---- DATA

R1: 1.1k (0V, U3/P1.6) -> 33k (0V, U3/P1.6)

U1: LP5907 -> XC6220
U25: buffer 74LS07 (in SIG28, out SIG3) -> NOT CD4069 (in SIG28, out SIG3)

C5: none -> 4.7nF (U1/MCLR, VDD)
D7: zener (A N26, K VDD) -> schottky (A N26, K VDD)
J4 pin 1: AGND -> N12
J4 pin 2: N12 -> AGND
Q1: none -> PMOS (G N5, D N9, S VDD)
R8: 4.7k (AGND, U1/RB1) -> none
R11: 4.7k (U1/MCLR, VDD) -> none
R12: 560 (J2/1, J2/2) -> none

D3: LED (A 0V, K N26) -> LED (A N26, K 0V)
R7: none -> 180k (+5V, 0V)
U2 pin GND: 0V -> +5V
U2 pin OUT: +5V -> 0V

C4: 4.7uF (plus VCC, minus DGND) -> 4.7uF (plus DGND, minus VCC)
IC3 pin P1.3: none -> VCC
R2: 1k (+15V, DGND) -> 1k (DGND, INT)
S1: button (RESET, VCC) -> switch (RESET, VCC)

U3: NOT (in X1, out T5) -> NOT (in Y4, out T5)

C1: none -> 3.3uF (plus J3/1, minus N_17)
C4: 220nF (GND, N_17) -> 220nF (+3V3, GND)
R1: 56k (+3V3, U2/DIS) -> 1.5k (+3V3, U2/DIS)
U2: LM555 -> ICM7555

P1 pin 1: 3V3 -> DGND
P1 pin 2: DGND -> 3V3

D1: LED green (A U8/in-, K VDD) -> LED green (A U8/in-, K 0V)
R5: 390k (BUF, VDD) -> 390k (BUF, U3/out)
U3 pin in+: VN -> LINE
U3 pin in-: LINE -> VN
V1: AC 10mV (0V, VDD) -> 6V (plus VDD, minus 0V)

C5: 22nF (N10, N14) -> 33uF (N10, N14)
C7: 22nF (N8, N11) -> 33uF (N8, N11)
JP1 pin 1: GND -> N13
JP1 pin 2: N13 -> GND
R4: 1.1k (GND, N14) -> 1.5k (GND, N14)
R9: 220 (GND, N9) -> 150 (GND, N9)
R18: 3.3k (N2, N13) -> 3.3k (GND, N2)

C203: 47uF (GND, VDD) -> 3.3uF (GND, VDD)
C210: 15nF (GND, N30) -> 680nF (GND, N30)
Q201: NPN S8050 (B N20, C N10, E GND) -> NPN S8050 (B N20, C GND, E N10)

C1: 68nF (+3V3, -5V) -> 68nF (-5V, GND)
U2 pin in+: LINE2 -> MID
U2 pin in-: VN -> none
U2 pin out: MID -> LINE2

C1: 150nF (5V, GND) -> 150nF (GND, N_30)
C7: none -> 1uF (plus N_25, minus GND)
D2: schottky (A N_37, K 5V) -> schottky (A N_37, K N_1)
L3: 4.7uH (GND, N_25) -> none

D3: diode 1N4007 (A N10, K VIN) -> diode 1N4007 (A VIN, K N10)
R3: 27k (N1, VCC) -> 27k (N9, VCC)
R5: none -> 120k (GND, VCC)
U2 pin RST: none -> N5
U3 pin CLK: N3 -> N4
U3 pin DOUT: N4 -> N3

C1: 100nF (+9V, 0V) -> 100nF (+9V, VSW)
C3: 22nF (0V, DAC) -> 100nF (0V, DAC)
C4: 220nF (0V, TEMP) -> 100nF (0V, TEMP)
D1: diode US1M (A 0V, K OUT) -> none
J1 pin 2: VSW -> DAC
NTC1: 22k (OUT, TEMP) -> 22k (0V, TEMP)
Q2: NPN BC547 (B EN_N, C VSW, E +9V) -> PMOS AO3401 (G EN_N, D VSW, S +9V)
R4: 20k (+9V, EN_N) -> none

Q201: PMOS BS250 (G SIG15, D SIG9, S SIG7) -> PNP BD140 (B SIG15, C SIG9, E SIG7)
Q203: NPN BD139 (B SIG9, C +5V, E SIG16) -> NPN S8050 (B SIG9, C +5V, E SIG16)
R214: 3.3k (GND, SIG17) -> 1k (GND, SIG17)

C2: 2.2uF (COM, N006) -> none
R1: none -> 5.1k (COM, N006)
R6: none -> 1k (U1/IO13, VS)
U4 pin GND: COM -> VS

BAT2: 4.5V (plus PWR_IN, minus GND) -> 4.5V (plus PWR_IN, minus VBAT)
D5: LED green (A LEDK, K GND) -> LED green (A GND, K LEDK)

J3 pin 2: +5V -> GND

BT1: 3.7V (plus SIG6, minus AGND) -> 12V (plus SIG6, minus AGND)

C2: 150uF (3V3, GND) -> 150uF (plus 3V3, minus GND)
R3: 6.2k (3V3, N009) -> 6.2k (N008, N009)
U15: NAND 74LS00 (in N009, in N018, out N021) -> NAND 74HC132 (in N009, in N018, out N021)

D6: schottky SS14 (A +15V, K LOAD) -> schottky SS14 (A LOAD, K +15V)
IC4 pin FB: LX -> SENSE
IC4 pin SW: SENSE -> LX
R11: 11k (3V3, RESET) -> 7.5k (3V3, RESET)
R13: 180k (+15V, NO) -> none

--------

TASK DIRECTIONS: The complete listing must be printed again exactly as given.

RESPONSE BELOW:
R1: 1.1k (0V, U3/P1.6) -> 33k (0V, U3/P1.6)

U1: LP5907 -> XC6220
U25: buffer 74LS07 (in SIG28, out SIG3) -> NOT CD4069 (in SIG28, out SIG3)

C5: none -> 4.7nF (U1/MCLR, VDD)
D7: zener (A N26, K VDD) -> schottky (A N26, K VDD)
J4 pin 1: AGND -> N12
J4 pin 2: N12 -> AGND
Q1: none -> PMOS (G N5, D N9, S VDD)
R8: 4.7k (AGND, U1/RB1) -> none
R11: 4.7k (U1/MCLR, VDD) -> none
R12: 560 (J2/1, J2/2) -> none

D3: LED (A 0V, K N26) -> LED (A N26, K 0V)
R7: none -> 180k (+5V, 0V)
U2 pin GND: 0V -> +5V
U2 pin OUT: +5V -> 0V

C4: 4.7uF (plus VCC, minus DGND) -> 4.7uF (plus DGND, minus VCC)
IC3 pin P1.3: none -> VCC
R2: 1k (+15V, DGND) -> 1k (DGND, INT)
S1: button (RESET, VCC) -> switch (RESET, VCC)

U3: NOT (in X1, out T5) -> NOT (in Y4, out T5)

C1: none -> 3.3uF (plus J3/1, minus N_17)
C4: 220nF (GND, N_17) -> 220nF (+3V3, GND)
R1: 56k (+3V3, U2/DIS) -> 1.5k (+3V3, U2/DIS)
U2: LM555 -> ICM7555

P1 pin 1: 3V3 -> DGND
P1 pin 2: DGND -> 3V3

D1: LED green (A U8/in-, K VDD) -> LED green (A U8/in-, K 0V)
R5: 390k (BUF, VDD) -> 390k (BUF, U3/out)
U3 pin in+: VN -> LINE
U3 pin in-: LINE -> VN
V1: AC 10mV (0V, VDD) -> 6V (plus VDD, minus 0V)

C5: 22nF (N10, N14) -> 33uF (N10, N14)
C7: 22nF (N8, N11) -> 33uF (N8, N11)
JP1 pin 1: GND -> N13
JP1 pin 2: N13 -> GND
R4: 1.1k (GND, N14) -> 1.5k (GND, N14)
R9: 220 (GND, N9) -> 150 (GND, N9)
R18: 3.3k (N2, N13) -> 3.3k (GND, N2)

C203: 47uF (GND, VDD) -> 3.3uF (GND, VDD)
C210: 15nF (GND, N30) -> 680nF (GND, N30)
Q201: NPN S8050 (B N20, C N10, E GND) -> NPN S8050 (B N20, C GND, E N10)

C1: 68nF (+3V3, -5V) -> 68nF (-5V, GND)
U2 pin in+: LINE2 -> MID
U2 pin in-: VN -> none
U2 pin out: MID -> LINE2

C1: 150nF (5V, GND) -> 150nF (GND, N_30)
C7: none -> 1uF (plus N_25, minus GND)
D2: schottky (A N_37, K 5V) -> schottky (A N_37, K N_1)
L3: 4.7uH (GND, N_25) -> none

D3: diode 1N4007 (A N10, K VIN) -> diode 1N4007 (A VIN, K N10)
R3: 27k (N1, VCC) -> 27k (N9, VCC)
R5: none -> 120k (GND, VCC)
U2 pin RST: none -> N5
U3 pin CLK: N3 -> N4
U3 pin DOUT: N4 -> N3

C1: 100nF (+9V, 0V) -> 100nF (+9V, VSW)
C3: 22nF (0V, DAC) -> 100nF (0V, DAC)
C4: 220nF (0V, TEMP) -> 100nF (0V, TEMP)
D1: diode US1M (A 0V, K OUT) -> none
J1 pin 2: VSW -> DAC
NTC1: 22k (OUT, TEMP) -> 22k (0V, TEMP)
Q2: NPN BC547 (B EN_N, C VSW, E +9V) -> PMOS AO3401 (G EN_N, D VSW, S +9V)
R4: 20k (+9V, EN_N) -> none

Q201: PMOS BS250 (G SIG15, D SIG9, S SIG7) -> PNP BD140 (B SIG15, C SIG9, E SIG7)
Q203: NPN BD139 (B SIG9, C +5V, E SIG16) -> NPN S8050 (B SIG9, C +5V, E SIG16)
R214: 3.3k (GND, SIG17) -> 1k (GND, SIG17)

C2: 2.2uF (COM, N006) -> none
R1: none -> 5.1k (COM, N006)
R6: none -> 1k (U1/IO13, VS)
U4 pin GND: COM -> VS

BAT2: 4.5V (plus PWR_IN, minus GND) -> 4.5V (plus PWR_IN, minus VBAT)
D5: LED green (A LEDK, K GND) -> LED green (A GND, K LEDK)

J3 pin 2: +5V -> GND

BT1: 3.7V (plus SIG6, minus AGND) -> 12V (plus SIG6, minus AGND)

C2: 150uF (3V3, GND) -> 150uF (plus 3V3, minus GND)
R3: 6.2k (3V3, N009) -> 6.2k (N008, N009)
U15: NAND 74LS00 (in N009, in N018, out N021) -> NAND 74HC132 (in N009, in N018, out N021)

D6: schottky SS14 (A +15V, K LOAD) -> schottky SS14 (A LOAD, K +15V)
IC4 pin FB: LX -> SENSE
IC4 pin SW: SENSE -> LX
R11: 11k (3V3, RESET) -> 7.5k (3V3, RESET)
R13: 180k (+15V, NO) -> none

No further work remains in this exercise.